## Problem statement
Keep to one stretch of the data below, the lines from the one with "none -> pink plate B9 level 2" up to and including the one with "green plate H10:H12", and return that stretch exactly.

## Records for processing

= = = =

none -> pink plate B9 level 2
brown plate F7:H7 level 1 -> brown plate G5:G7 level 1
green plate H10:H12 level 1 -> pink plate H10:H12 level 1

= = = =

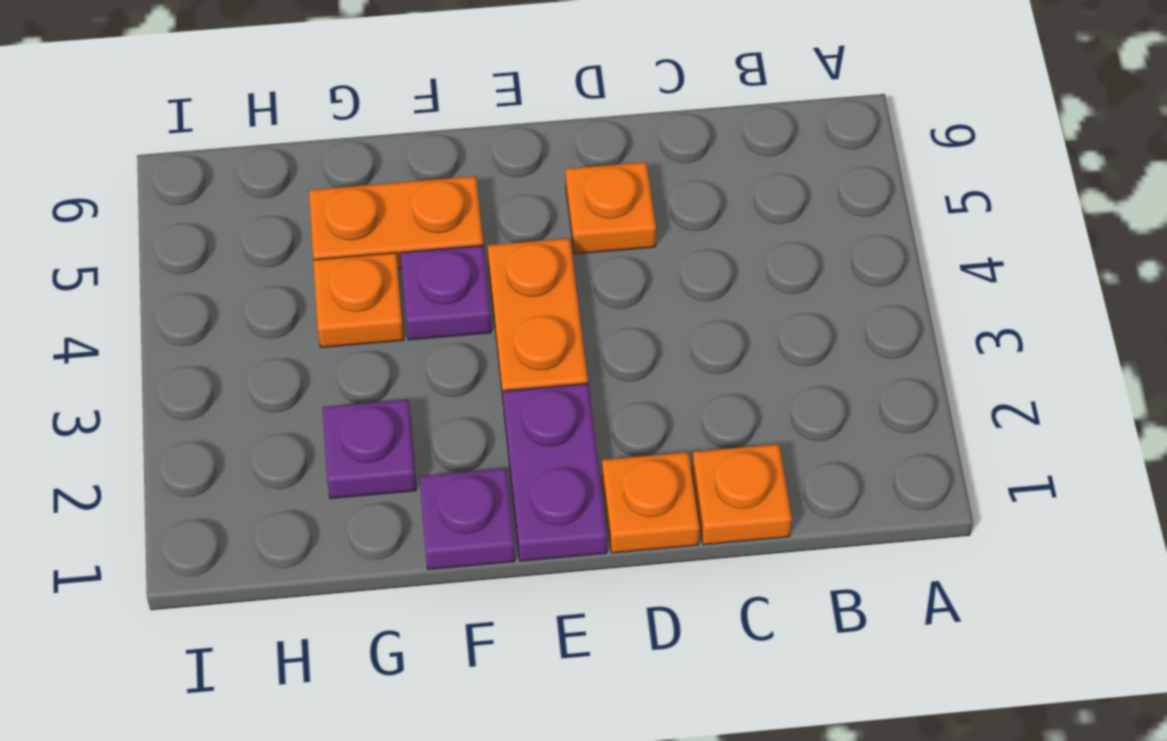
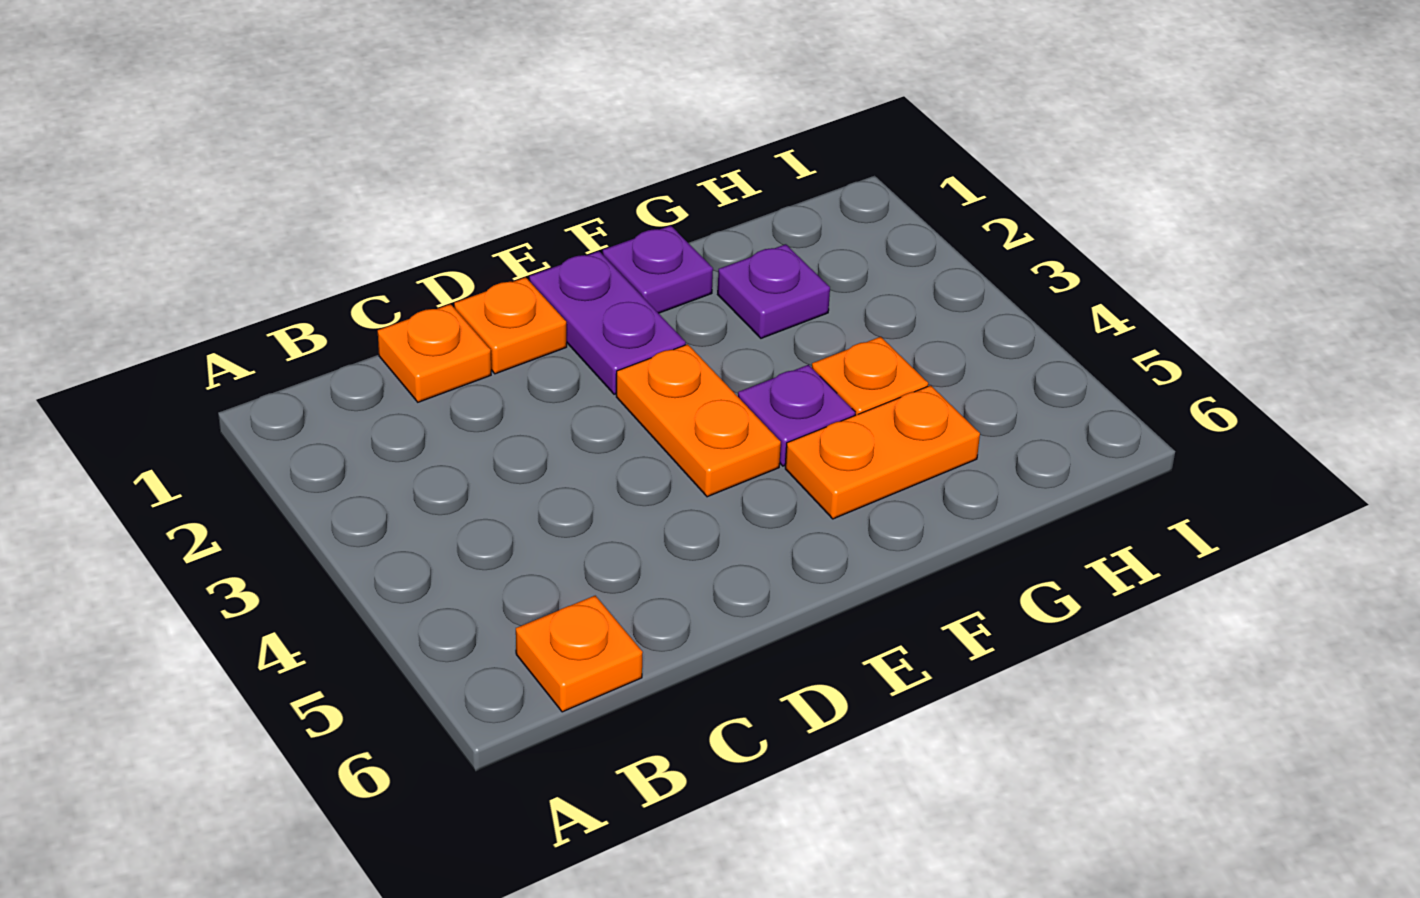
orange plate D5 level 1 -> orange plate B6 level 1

= = = =

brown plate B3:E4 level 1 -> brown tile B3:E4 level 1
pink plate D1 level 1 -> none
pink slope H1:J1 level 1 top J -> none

= = = =

## Finished task
none -> pink plate B9 level 2
brown plate F7:H7 level 1 -> brown plate G5:G7 level 1
green plate H10:H12 level 1 -> pink plate H10:H12 level 1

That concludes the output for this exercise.